Collected data entries:
*** Begin section ***

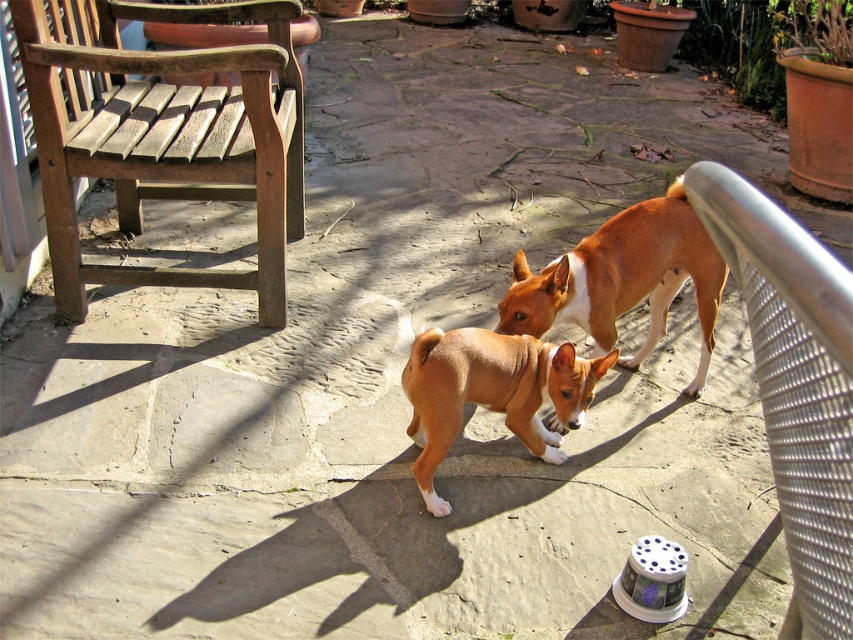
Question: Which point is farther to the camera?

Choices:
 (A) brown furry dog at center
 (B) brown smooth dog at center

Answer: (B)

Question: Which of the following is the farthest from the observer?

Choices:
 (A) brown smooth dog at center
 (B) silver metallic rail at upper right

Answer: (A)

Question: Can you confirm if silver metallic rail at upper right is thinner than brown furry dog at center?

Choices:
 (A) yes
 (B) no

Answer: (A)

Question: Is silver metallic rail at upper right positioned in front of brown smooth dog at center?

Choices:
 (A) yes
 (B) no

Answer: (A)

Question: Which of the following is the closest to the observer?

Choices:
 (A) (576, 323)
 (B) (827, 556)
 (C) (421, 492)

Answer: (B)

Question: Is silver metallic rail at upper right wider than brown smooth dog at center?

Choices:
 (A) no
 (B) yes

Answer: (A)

*** End section ***
*** Begin section ***

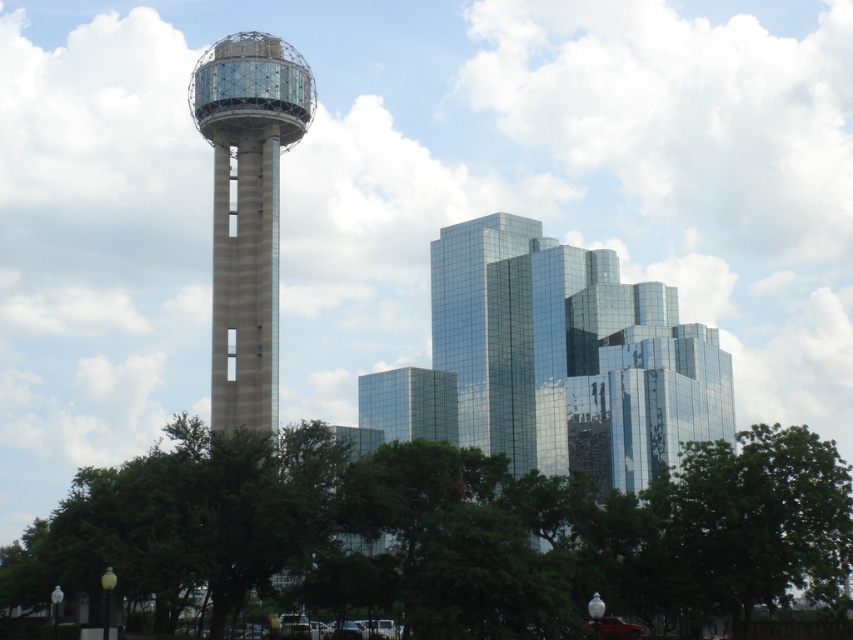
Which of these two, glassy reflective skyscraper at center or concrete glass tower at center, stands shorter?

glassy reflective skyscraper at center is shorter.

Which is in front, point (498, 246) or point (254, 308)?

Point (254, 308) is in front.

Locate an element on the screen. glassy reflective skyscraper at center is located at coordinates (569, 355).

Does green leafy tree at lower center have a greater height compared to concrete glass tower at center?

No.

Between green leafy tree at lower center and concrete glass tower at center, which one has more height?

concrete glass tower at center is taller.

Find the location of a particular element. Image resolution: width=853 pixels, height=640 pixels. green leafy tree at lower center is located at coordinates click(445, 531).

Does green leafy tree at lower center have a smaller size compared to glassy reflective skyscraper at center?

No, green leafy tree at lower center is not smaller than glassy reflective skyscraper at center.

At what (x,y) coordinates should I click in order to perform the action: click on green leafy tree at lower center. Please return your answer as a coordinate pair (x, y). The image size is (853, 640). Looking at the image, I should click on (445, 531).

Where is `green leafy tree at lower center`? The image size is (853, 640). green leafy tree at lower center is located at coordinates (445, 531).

*** End section ***
*** Begin section ***

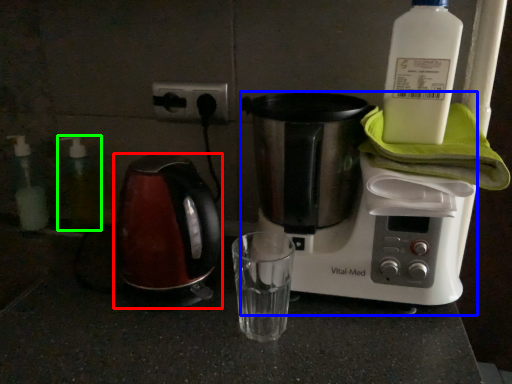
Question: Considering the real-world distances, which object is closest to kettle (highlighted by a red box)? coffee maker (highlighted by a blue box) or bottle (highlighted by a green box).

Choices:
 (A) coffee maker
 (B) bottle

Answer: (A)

*** End section ***

* [What to do] Update the stretch from the line containing "Question: Which point" through the line containing "Question: Which of the following is the farthest" by replacing "camera" with "viewer", leaving all else unchanged. Give back only those lines.

* [Exercise response]
Question: Which point is farther to the viewer?

Choices:
 (A) brown furry dog at center
 (B) brown smooth dog at center

Answer: (B)

Question: Which of the following is the farthest from the observer?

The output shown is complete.